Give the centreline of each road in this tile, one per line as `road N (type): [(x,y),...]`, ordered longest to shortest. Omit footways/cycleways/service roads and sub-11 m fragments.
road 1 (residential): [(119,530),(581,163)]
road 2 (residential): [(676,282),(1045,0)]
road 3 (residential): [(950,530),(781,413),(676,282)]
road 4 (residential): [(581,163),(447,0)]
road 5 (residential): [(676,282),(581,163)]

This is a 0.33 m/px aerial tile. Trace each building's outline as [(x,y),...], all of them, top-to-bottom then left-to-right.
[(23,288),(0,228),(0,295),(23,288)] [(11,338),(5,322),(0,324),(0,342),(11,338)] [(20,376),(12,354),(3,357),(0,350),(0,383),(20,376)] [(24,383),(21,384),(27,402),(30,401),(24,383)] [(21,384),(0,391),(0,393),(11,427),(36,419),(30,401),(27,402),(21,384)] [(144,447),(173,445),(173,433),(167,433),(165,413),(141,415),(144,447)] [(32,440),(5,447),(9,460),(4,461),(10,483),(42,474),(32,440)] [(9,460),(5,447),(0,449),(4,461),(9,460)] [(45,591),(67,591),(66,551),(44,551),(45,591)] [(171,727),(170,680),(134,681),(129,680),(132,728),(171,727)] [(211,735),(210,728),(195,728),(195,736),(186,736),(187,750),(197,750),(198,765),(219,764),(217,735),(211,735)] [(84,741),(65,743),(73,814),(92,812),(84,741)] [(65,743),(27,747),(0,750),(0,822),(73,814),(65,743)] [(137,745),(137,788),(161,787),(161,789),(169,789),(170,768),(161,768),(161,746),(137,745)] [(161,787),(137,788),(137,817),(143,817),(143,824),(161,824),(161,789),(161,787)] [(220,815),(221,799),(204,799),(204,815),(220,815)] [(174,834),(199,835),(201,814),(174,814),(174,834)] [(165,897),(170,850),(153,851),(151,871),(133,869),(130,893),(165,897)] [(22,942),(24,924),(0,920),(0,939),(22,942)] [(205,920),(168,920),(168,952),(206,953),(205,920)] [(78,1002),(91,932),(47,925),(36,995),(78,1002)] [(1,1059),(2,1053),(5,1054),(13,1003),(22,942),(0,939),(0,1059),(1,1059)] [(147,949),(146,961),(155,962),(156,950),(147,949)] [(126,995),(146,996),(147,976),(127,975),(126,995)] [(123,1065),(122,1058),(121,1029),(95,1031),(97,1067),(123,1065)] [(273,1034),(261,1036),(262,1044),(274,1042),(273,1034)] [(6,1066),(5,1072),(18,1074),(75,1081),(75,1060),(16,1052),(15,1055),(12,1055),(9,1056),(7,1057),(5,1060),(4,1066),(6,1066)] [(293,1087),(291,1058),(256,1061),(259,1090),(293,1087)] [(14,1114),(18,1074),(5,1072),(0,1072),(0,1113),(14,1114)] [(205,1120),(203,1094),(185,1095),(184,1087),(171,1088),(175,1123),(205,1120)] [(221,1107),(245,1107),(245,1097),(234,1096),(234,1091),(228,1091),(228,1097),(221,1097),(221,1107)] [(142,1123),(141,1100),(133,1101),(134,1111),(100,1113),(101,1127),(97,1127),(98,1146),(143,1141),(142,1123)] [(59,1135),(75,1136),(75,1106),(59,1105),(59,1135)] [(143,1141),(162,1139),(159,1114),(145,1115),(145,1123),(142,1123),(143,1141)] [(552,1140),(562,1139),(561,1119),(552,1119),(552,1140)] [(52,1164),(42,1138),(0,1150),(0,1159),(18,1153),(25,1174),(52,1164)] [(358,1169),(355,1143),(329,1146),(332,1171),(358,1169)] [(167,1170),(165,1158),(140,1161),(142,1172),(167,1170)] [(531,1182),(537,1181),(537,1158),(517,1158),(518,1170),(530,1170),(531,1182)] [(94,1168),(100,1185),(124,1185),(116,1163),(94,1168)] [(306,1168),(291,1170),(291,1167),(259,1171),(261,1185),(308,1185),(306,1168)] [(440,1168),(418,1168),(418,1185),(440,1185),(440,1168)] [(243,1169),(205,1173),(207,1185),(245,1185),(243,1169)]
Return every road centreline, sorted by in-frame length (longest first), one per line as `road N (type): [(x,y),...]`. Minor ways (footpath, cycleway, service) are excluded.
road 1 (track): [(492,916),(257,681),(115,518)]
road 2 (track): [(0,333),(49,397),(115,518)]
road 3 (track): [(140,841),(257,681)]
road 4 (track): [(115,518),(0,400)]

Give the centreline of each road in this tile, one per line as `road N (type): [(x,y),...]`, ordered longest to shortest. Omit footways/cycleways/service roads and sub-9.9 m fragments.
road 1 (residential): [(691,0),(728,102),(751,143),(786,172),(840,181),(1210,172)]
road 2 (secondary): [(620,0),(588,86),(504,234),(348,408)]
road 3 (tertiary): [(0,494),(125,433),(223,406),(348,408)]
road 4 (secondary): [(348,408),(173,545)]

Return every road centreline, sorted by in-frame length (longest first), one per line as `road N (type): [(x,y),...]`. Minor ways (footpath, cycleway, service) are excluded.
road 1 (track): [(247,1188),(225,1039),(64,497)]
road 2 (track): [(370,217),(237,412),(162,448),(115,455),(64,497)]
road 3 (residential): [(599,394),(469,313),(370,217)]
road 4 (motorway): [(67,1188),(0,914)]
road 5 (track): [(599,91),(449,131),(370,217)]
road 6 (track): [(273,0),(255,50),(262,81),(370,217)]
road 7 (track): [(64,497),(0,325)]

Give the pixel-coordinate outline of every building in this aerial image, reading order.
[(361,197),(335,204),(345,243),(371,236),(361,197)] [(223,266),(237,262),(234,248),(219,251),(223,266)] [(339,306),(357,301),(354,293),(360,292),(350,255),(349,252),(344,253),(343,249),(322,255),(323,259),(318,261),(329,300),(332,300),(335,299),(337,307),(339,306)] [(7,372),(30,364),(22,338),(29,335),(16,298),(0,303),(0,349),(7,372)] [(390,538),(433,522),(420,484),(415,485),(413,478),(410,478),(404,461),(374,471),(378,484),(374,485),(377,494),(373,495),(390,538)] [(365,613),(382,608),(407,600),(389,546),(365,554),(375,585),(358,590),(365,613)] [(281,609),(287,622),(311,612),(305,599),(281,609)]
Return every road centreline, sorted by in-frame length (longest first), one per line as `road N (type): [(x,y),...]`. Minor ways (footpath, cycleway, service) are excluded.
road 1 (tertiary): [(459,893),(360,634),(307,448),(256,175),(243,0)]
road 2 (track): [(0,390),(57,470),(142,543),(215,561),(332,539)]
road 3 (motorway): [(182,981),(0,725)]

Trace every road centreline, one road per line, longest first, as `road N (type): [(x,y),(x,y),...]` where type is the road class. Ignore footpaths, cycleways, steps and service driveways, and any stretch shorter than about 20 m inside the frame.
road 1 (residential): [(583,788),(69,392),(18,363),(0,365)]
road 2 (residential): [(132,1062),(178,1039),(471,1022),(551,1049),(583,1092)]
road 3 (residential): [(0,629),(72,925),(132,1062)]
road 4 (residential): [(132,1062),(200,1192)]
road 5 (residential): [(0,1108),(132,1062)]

- - - -

# [Goal of the exercise]
Write all of the records out again exactly.

# [Written solution]
Give the centreline of each road in this tile, one per line as `road N (type): [(x,y),...]`, ordered longest to shortest. Omit footways/cycleways/service roads and sub-11 m fragments.
road 1 (residential): [(119,530),(581,163)]
road 2 (residential): [(676,282),(1045,0)]
road 3 (residential): [(950,530),(781,413),(676,282)]
road 4 (residential): [(581,163),(447,0)]
road 5 (residential): [(676,282),(581,163)]

This is a 0.33 m/px aerial tile. Trace each building's outline as [(x,y),...], all of them, top-to-bottom then left-to-right.
[(23,288),(0,228),(0,295),(23,288)] [(11,338),(5,322),(0,324),(0,342),(11,338)] [(20,376),(12,354),(3,357),(0,350),(0,383),(20,376)] [(24,383),(21,384),(27,402),(30,401),(24,383)] [(21,384),(0,391),(0,393),(11,427),(36,419),(30,401),(27,402),(21,384)] [(144,447),(173,445),(173,433),(167,433),(165,413),(141,415),(144,447)] [(32,440),(5,447),(9,460),(4,461),(10,483),(42,474),(32,440)] [(9,460),(5,447),(0,449),(4,461),(9,460)] [(45,591),(67,591),(66,551),(44,551),(45,591)] [(171,727),(170,680),(134,681),(129,680),(132,728),(171,727)] [(211,735),(210,728),(195,728),(195,736),(186,736),(187,750),(197,750),(198,765),(219,764),(217,735),(211,735)] [(84,741),(65,743),(73,814),(92,812),(84,741)] [(65,743),(27,747),(0,750),(0,822),(73,814),(65,743)] [(137,745),(137,788),(161,787),(161,789),(169,789),(170,768),(161,768),(161,746),(137,745)] [(161,787),(137,788),(137,817),(143,817),(143,824),(161,824),(161,789),(161,787)] [(220,815),(221,799),(204,799),(204,815),(220,815)] [(174,834),(199,835),(201,814),(174,814),(174,834)] [(165,897),(170,850),(153,851),(151,871),(133,869),(130,893),(165,897)] [(22,942),(24,924),(0,920),(0,939),(22,942)] [(205,920),(168,920),(168,952),(206,953),(205,920)] [(78,1002),(91,932),(47,925),(36,995),(78,1002)] [(1,1059),(2,1053),(5,1054),(13,1003),(22,942),(0,939),(0,1059),(1,1059)] [(147,949),(146,961),(155,962),(156,950),(147,949)] [(126,995),(146,996),(147,976),(127,975),(126,995)] [(123,1065),(122,1058),(121,1029),(95,1031),(97,1067),(123,1065)] [(273,1034),(261,1036),(262,1044),(274,1042),(273,1034)] [(6,1066),(5,1072),(18,1074),(75,1081),(75,1060),(16,1052),(15,1055),(12,1055),(9,1056),(7,1057),(5,1060),(4,1066),(6,1066)] [(293,1087),(291,1058),(256,1061),(259,1090),(293,1087)] [(14,1114),(18,1074),(5,1072),(0,1072),(0,1113),(14,1114)] [(205,1120),(203,1094),(185,1095),(184,1087),(171,1088),(175,1123),(205,1120)] [(221,1107),(245,1107),(245,1097),(234,1096),(234,1091),(228,1091),(228,1097),(221,1097),(221,1107)] [(142,1123),(141,1100),(133,1101),(134,1111),(100,1113),(101,1127),(97,1127),(98,1146),(143,1141),(142,1123)] [(59,1135),(75,1136),(75,1106),(59,1105),(59,1135)] [(143,1141),(162,1139),(159,1114),(145,1115),(145,1123),(142,1123),(143,1141)] [(552,1140),(562,1139),(561,1119),(552,1119),(552,1140)] [(52,1164),(42,1138),(0,1150),(0,1159),(18,1153),(25,1174),(52,1164)] [(358,1169),(355,1143),(329,1146),(332,1171),(358,1169)] [(167,1170),(165,1158),(140,1161),(142,1172),(167,1170)] [(531,1182),(537,1181),(537,1158),(517,1158),(518,1170),(530,1170),(531,1182)] [(94,1168),(100,1185),(124,1185),(116,1163),(94,1168)] [(306,1168),(291,1170),(291,1167),(259,1171),(261,1185),(308,1185),(306,1168)] [(440,1168),(418,1168),(418,1185),(440,1185),(440,1168)] [(243,1169),(205,1173),(207,1185),(245,1185),(243,1169)]
Return every road centreline, sorted by in-frame length (longest first), one per line as `road N (type): [(x,y),...]`. Minor ways (footpath, cycleway, service) are excluded.
road 1 (track): [(492,916),(257,681),(115,518)]
road 2 (track): [(0,333),(49,397),(115,518)]
road 3 (track): [(140,841),(257,681)]
road 4 (track): [(115,518),(0,400)]

Give the centreline of each road in this tile, one per line as `road N (type): [(x,y),...]`, ordered longest to shortest. Omit footways/cycleways/service roads and sub-9.9 m fragments.
road 1 (residential): [(691,0),(728,102),(751,143),(786,172),(840,181),(1210,172)]
road 2 (secondary): [(620,0),(588,86),(504,234),(348,408)]
road 3 (tertiary): [(0,494),(125,433),(223,406),(348,408)]
road 4 (secondary): [(348,408),(173,545)]

Return every road centreline, sorted by in-frame length (longest first), one per line as `road N (type): [(x,y),...]`. Minor ways (footpath, cycleway, service) are excluded.
road 1 (track): [(247,1188),(225,1039),(64,497)]
road 2 (track): [(370,217),(237,412),(162,448),(115,455),(64,497)]
road 3 (residential): [(599,394),(469,313),(370,217)]
road 4 (motorway): [(67,1188),(0,914)]
road 5 (track): [(599,91),(449,131),(370,217)]
road 6 (track): [(273,0),(255,50),(262,81),(370,217)]
road 7 (track): [(64,497),(0,325)]

Give the pixel-coordinate outline of every building in this aerial image, reading order.
[(361,197),(335,204),(345,243),(371,236),(361,197)] [(223,266),(237,262),(234,248),(219,251),(223,266)] [(339,306),(357,301),(354,293),(360,292),(350,255),(349,252),(344,253),(343,249),(322,255),(323,259),(318,261),(329,300),(332,300),(335,299),(337,307),(339,306)] [(7,372),(30,364),(22,338),(29,335),(16,298),(0,303),(0,349),(7,372)] [(390,538),(433,522),(420,484),(415,485),(413,478),(410,478),(404,461),(374,471),(378,484),(374,485),(377,494),(373,495),(390,538)] [(365,613),(382,608),(407,600),(389,546),(365,554),(375,585),(358,590),(365,613)] [(281,609),(287,622),(311,612),(305,599),(281,609)]
Return every road centreline, sorted by in-frame length (longest first), one per line as `road N (type): [(x,y),...]`. Minor ways (footpath, cycleway, service) are excluded.
road 1 (tertiary): [(459,893),(360,634),(307,448),(256,175),(243,0)]
road 2 (track): [(0,390),(57,470),(142,543),(215,561),(332,539)]
road 3 (motorway): [(182,981),(0,725)]

Trace every road centreline, one road per line, longest first, as `road N (type): [(x,y),(x,y),...]` where type is the road class. Ignore footpaths, cycleways, steps and service driveways, and any stretch shorter than about 20 m inside the frame.
road 1 (residential): [(583,788),(69,392),(18,363),(0,365)]
road 2 (residential): [(132,1062),(178,1039),(471,1022),(551,1049),(583,1092)]
road 3 (residential): [(0,629),(72,925),(132,1062)]
road 4 (residential): [(132,1062),(200,1192)]
road 5 (residential): [(0,1108),(132,1062)]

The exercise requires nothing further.